-- EXERCISE REQUIREMENTS --
Give the entries again in full. Nothing may be altered.
+-------+
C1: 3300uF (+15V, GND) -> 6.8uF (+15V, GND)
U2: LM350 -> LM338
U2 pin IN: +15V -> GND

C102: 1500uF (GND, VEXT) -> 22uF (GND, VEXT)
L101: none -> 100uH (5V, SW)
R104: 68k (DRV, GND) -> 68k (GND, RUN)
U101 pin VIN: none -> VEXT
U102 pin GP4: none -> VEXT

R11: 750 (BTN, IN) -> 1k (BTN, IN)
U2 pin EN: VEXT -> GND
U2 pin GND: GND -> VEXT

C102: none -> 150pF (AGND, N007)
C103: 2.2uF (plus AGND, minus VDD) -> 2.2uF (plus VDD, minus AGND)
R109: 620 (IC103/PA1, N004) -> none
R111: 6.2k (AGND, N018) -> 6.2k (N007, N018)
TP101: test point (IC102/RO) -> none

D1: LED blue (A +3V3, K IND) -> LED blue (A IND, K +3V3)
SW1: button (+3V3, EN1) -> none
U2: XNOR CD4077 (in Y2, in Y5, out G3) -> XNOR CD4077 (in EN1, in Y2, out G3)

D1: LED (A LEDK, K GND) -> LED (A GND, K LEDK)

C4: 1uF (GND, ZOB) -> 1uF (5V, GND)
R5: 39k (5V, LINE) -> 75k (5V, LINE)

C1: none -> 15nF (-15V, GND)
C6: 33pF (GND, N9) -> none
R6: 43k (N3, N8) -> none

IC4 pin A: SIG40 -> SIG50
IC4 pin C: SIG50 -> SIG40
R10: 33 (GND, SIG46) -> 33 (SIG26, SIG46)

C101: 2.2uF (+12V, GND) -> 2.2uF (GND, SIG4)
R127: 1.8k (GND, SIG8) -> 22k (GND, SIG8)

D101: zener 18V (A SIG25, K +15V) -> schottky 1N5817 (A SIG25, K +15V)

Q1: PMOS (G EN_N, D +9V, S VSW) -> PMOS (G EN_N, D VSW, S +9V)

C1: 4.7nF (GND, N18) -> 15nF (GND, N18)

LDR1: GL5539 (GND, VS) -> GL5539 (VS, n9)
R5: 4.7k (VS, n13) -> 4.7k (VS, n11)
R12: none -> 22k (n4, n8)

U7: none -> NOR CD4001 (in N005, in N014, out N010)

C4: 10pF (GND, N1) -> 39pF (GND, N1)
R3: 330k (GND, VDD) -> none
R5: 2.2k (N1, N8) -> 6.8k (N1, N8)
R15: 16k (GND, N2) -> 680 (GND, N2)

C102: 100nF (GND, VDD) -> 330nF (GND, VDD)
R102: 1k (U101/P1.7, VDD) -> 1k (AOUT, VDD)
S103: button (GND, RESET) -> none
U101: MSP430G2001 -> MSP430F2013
+-------+
-- SOLUTION FOR THIS TASK --
C1: 3300uF (+15V, GND) -> 6.8uF (+15V, GND)
U2: LM350 -> LM338
U2 pin IN: +15V -> GND

C102: 1500uF (GND, VEXT) -> 22uF (GND, VEXT)
L101: none -> 100uH (5V, SW)
R104: 68k (DRV, GND) -> 68k (GND, RUN)
U101 pin VIN: none -> VEXT
U102 pin GP4: none -> VEXT

R11: 750 (BTN, IN) -> 1k (BTN, IN)
U2 pin EN: VEXT -> GND
U2 pin GND: GND -> VEXT

C102: none -> 150pF (AGND, N007)
C103: 2.2uF (plus AGND, minus VDD) -> 2.2uF (plus VDD, minus AGND)
R109: 620 (IC103/PA1, N004) -> none
R111: 6.2k (AGND, N018) -> 6.2k (N007, N018)
TP101: test point (IC102/RO) -> none

D1: LED blue (A +3V3, K IND) -> LED blue (A IND, K +3V3)
SW1: button (+3V3, EN1) -> none
U2: XNOR CD4077 (in Y2, in Y5, out G3) -> XNOR CD4077 (in EN1, in Y2, out G3)

D1: LED (A LEDK, K GND) -> LED (A GND, K LEDK)

C4: 1uF (GND, ZOB) -> 1uF (5V, GND)
R5: 39k (5V, LINE) -> 75k (5V, LINE)

C1: none -> 15nF (-15V, GND)
C6: 33pF (GND, N9) -> none
R6: 43k (N3, N8) -> none

IC4 pin A: SIG40 -> SIG50
IC4 pin C: SIG50 -> SIG40
R10: 33 (GND, SIG46) -> 33 (SIG26, SIG46)

C101: 2.2uF (+12V, GND) -> 2.2uF (GND, SIG4)
R127: 1.8k (GND, SIG8) -> 22k (GND, SIG8)

D101: zener 18V (A SIG25, K +15V) -> schottky 1N5817 (A SIG25, K +15V)

Q1: PMOS (G EN_N, D +9V, S VSW) -> PMOS (G EN_N, D VSW, S +9V)

C1: 4.7nF (GND, N18) -> 15nF (GND, N18)

LDR1: GL5539 (GND, VS) -> GL5539 (VS, n9)
R5: 4.7k (VS, n13) -> 4.7k (VS, n11)
R12: none -> 22k (n4, n8)

U7: none -> NOR CD4001 (in N005, in N014, out N010)

C4: 10pF (GND, N1) -> 39pF (GND, N1)
R3: 330k (GND, VDD) -> none
R5: 2.2k (N1, N8) -> 6.8k (N1, N8)
R15: 16k (GND, N2) -> 680 (GND, N2)

C102: 100nF (GND, VDD) -> 330nF (GND, VDD)
R102: 1k (U101/P1.7, VDD) -> 1k (AOUT, VDD)
S103: button (GND, RESET) -> none
U101: MSP430G2001 -> MSP430F2013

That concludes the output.